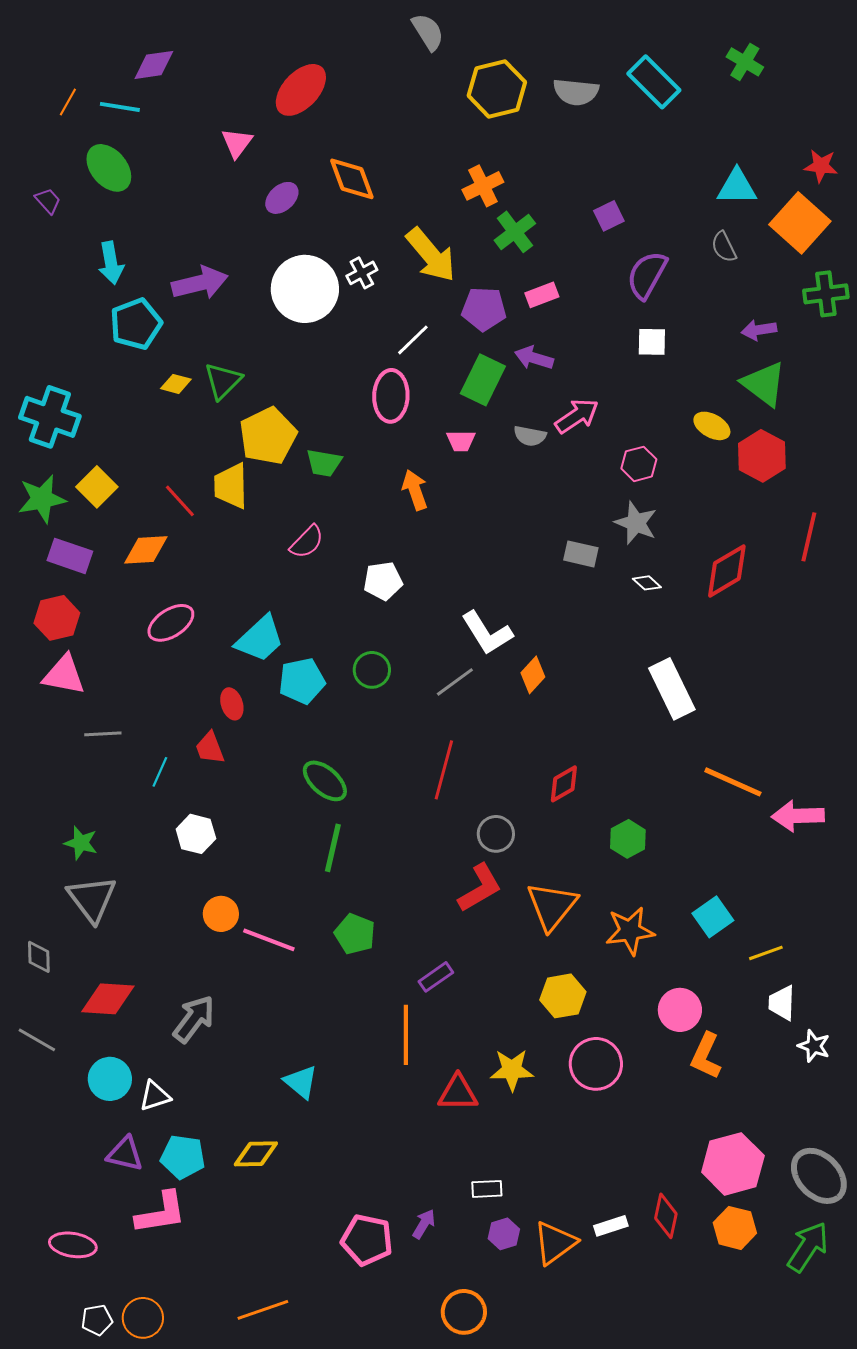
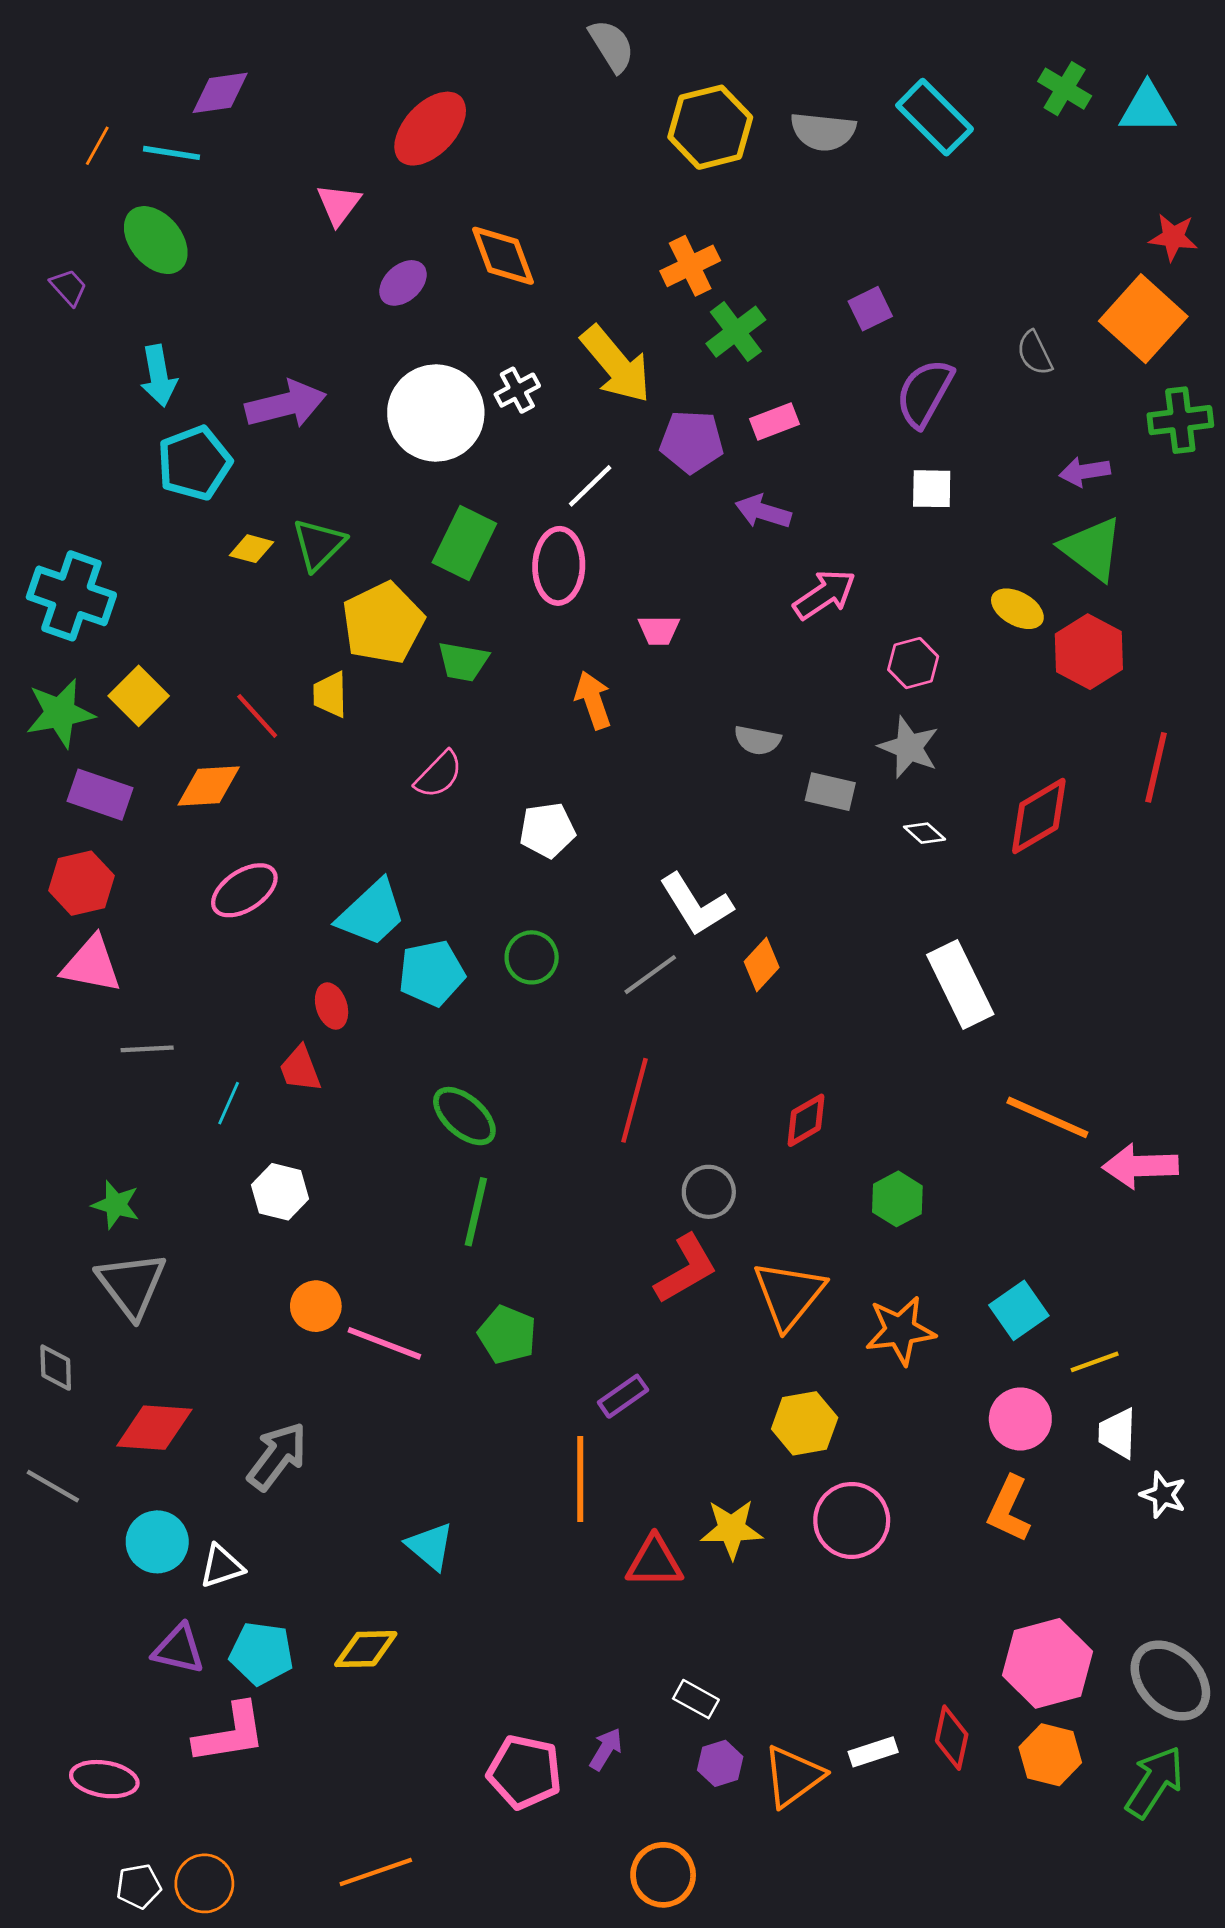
cyan triangle: (737, 187) -> (1147, 109), moved
green rectangle: (483, 380) -> (464, 543), moved
gray semicircle: (530, 436) -> (757, 740), moved
yellow trapezoid: (231, 486) -> (330, 694), size x0.7
pink circle: (680, 1010) -> (1020, 1419), moved
white rectangle: (487, 1189) -> (696, 1699), turned 32

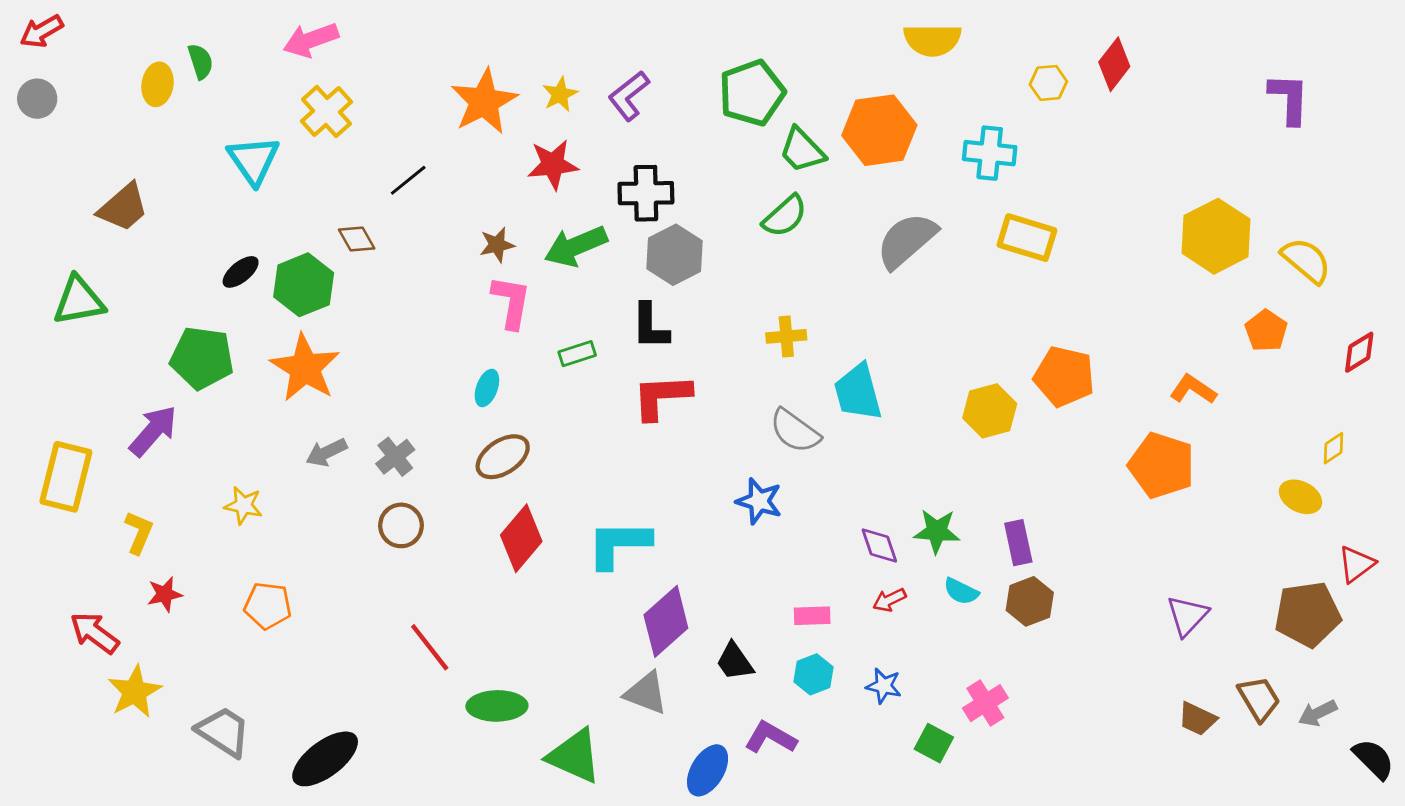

> **What the task asks**: Leave out the pictures and set down everything else in the entries above exactly.

> **Problem solution**:
cyan triangle: (737, 187) -> (1147, 109), moved
green rectangle: (483, 380) -> (464, 543), moved
gray semicircle: (530, 436) -> (757, 740), moved
yellow trapezoid: (231, 486) -> (330, 694), size x0.7
pink circle: (680, 1010) -> (1020, 1419), moved
white rectangle: (487, 1189) -> (696, 1699), turned 32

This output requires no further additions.